── MATERIAL FOR THIS TASK ──

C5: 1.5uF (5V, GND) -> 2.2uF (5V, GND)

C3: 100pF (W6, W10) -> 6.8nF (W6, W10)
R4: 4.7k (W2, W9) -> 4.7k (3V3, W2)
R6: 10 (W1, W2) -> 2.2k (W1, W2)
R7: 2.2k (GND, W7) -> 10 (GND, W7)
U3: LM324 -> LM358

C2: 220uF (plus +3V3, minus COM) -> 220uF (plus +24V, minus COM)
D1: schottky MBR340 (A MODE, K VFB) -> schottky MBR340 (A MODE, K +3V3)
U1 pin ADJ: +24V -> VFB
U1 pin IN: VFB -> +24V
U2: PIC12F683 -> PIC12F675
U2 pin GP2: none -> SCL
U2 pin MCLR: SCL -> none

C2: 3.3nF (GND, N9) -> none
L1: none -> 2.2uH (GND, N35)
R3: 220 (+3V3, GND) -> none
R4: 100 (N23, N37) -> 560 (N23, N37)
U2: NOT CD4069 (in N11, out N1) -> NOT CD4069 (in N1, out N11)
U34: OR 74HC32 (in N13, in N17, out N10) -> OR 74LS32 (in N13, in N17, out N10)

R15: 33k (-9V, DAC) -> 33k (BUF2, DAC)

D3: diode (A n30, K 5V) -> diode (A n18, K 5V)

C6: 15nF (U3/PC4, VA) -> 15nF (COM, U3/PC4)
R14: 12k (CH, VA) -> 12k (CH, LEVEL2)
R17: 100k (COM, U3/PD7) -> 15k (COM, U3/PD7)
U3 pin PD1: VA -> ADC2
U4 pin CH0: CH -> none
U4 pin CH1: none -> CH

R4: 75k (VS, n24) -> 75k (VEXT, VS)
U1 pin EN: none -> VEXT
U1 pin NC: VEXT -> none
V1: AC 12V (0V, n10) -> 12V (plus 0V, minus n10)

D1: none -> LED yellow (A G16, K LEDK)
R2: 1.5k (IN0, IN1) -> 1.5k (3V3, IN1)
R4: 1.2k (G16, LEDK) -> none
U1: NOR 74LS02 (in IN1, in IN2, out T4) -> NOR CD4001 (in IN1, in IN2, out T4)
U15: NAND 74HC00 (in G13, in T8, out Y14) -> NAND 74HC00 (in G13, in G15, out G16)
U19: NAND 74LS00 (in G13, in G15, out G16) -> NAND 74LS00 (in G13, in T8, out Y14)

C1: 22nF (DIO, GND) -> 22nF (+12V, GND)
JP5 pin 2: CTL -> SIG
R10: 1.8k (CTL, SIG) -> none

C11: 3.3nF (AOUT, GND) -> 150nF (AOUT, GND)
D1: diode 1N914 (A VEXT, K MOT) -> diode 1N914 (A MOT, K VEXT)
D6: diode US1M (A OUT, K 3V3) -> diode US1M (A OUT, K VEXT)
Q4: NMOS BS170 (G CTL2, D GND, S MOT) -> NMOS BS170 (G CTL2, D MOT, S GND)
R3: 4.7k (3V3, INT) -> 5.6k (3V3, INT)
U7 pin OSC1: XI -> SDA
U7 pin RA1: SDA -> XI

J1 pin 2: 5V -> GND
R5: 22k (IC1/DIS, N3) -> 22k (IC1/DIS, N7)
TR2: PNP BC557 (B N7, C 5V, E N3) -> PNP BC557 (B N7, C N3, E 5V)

───

ACTIVITY
Output the records above exactly, from their first line through the line that contains "U2: NOT CD4069", and add nothing.

ANSWER
C5: 1.5uF (5V, GND) -> 2.2uF (5V, GND)

C3: 100pF (W6, W10) -> 6.8nF (W6, W10)
R4: 4.7k (W2, W9) -> 4.7k (3V3, W2)
R6: 10 (W1, W2) -> 2.2k (W1, W2)
R7: 2.2k (GND, W7) -> 10 (GND, W7)
U3: LM324 -> LM358

C2: 220uF (plus +3V3, minus COM) -> 220uF (plus +24V, minus COM)
D1: schottky MBR340 (A MODE, K VFB) -> schottky MBR340 (A MODE, K +3V3)
U1 pin ADJ: +24V -> VFB
U1 pin IN: VFB -> +24V
U2: PIC12F683 -> PIC12F675
U2 pin GP2: none -> SCL
U2 pin MCLR: SCL -> none

C2: 3.3nF (GND, N9) -> none
L1: none -> 2.2uH (GND, N35)
R3: 220 (+3V3, GND) -> none
R4: 100 (N23, N37) -> 560 (N23, N37)
U2: NOT CD4069 (in N11, out N1) -> NOT CD4069 (in N1, out N11)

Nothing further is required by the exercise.